» RECORDS SHOWN
************

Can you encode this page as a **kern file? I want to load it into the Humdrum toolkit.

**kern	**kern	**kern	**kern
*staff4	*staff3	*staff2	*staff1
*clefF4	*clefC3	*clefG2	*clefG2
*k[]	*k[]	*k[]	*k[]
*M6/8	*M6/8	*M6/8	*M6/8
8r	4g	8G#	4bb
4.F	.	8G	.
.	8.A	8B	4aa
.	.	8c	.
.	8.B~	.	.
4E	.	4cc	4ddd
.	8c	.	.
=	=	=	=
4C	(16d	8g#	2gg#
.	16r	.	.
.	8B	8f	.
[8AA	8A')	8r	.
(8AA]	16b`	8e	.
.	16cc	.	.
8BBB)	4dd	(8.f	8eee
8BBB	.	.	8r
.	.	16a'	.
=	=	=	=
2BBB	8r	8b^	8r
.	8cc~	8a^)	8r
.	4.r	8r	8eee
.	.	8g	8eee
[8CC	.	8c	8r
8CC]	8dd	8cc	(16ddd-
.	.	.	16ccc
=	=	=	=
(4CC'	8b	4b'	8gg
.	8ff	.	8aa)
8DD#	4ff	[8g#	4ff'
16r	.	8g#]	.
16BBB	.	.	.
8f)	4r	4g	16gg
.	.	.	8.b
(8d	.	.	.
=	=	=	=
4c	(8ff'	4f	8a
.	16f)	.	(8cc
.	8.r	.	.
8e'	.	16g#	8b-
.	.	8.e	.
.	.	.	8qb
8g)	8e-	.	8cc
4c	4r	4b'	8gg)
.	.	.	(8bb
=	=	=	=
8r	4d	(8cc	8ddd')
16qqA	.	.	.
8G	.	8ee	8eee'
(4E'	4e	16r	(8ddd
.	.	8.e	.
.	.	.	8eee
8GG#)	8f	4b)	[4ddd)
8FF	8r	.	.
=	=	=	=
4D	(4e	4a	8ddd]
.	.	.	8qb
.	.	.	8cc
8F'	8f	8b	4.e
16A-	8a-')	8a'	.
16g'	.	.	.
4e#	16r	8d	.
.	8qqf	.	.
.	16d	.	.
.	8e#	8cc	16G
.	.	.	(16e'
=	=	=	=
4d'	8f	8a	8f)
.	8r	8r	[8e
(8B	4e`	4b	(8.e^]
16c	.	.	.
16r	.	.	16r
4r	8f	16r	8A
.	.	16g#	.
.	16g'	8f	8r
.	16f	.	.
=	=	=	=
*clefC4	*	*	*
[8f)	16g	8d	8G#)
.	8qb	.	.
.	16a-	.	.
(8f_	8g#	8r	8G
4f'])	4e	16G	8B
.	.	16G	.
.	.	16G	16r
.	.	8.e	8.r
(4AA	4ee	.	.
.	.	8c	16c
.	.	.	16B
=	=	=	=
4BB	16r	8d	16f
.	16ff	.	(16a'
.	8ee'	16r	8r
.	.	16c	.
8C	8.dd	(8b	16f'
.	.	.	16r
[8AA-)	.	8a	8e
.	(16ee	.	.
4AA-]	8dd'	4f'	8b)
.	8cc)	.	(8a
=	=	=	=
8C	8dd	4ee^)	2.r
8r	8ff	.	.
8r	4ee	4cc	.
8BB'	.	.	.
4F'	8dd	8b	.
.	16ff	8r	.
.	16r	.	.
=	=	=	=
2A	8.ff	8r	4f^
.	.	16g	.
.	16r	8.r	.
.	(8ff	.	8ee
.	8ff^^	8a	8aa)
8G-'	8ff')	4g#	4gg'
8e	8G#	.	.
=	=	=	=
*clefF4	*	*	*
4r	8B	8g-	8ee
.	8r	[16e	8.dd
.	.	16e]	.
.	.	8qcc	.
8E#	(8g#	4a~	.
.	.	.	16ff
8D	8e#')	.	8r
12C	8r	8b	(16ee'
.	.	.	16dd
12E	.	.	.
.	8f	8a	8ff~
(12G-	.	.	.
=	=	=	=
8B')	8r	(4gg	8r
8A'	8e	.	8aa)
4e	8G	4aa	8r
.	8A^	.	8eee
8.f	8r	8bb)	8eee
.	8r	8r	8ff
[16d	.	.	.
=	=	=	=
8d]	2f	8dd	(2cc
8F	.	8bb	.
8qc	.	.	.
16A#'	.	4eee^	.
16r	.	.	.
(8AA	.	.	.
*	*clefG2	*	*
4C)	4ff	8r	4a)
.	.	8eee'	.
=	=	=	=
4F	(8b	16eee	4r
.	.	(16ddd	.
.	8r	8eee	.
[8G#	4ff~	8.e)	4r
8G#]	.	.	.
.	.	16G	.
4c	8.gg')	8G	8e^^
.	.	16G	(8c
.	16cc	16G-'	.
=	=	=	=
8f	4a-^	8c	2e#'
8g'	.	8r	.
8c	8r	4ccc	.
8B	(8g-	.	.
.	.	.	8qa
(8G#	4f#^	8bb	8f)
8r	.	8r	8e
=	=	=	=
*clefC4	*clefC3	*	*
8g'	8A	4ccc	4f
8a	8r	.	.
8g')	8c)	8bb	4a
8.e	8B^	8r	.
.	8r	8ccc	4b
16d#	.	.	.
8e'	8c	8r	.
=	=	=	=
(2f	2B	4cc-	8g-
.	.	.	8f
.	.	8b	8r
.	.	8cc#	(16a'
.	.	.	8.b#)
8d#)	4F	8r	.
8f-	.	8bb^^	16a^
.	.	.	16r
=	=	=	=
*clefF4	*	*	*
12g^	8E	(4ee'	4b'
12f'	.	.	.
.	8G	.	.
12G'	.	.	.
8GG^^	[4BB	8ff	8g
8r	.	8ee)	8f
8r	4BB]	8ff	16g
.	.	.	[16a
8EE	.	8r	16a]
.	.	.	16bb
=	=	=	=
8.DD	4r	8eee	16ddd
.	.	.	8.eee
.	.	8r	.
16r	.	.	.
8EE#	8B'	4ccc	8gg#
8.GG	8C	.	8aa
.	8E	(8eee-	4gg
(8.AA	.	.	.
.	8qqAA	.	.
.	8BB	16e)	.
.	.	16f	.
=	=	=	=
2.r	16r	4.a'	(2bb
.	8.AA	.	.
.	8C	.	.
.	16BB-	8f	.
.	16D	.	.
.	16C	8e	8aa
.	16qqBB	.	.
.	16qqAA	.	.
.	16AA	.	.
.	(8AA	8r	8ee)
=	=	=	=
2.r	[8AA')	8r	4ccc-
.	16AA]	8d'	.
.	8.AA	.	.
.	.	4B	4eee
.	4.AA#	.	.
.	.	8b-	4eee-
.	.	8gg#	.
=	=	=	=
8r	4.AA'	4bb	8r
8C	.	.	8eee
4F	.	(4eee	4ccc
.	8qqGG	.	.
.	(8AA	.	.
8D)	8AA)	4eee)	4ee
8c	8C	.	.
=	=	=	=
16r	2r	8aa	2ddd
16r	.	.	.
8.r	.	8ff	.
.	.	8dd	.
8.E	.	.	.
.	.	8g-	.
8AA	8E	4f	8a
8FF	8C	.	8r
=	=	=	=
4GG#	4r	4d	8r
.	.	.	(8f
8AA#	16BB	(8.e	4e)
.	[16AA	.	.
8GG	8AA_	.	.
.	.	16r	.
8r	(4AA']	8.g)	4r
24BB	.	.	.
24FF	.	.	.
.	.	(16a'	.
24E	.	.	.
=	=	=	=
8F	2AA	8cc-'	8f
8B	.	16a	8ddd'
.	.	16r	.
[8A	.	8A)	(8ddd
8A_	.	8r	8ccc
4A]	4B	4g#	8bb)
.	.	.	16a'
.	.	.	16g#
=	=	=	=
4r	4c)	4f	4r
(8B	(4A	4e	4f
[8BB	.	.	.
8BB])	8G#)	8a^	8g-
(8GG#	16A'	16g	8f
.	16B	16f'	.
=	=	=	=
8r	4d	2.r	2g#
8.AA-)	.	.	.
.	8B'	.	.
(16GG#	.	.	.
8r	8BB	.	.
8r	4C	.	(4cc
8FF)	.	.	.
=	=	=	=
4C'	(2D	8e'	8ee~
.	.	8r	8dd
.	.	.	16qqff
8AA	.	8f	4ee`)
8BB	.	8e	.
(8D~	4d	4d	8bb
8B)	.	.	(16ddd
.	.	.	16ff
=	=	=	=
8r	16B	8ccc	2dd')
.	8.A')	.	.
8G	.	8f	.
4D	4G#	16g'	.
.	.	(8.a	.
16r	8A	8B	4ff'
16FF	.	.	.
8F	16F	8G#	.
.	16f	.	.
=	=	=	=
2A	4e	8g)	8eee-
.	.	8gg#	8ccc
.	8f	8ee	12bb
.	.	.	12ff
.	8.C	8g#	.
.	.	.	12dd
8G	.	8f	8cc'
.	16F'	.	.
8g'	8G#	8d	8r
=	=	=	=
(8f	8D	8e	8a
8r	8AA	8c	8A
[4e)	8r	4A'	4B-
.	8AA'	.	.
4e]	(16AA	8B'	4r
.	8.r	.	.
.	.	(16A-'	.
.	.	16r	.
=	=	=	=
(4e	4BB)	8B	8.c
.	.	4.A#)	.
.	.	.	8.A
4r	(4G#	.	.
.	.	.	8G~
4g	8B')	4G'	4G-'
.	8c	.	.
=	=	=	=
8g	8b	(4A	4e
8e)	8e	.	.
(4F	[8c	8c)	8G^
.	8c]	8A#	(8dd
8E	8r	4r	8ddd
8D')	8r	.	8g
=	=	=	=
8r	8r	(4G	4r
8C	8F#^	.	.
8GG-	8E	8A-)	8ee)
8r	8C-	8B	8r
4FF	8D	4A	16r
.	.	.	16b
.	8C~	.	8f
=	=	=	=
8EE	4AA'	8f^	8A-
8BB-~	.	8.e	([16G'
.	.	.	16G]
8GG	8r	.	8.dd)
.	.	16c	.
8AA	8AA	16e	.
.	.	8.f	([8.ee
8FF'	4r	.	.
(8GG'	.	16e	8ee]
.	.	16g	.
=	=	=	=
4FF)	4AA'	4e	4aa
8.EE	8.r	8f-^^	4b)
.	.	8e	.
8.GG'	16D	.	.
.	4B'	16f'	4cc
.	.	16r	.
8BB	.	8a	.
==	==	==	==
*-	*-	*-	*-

************

» GOAL OF THE EXERCISE
Count how many lines in the data above contain the string "kern". Reply with the number only.

» SOLUTION TO THE EXERCISE
2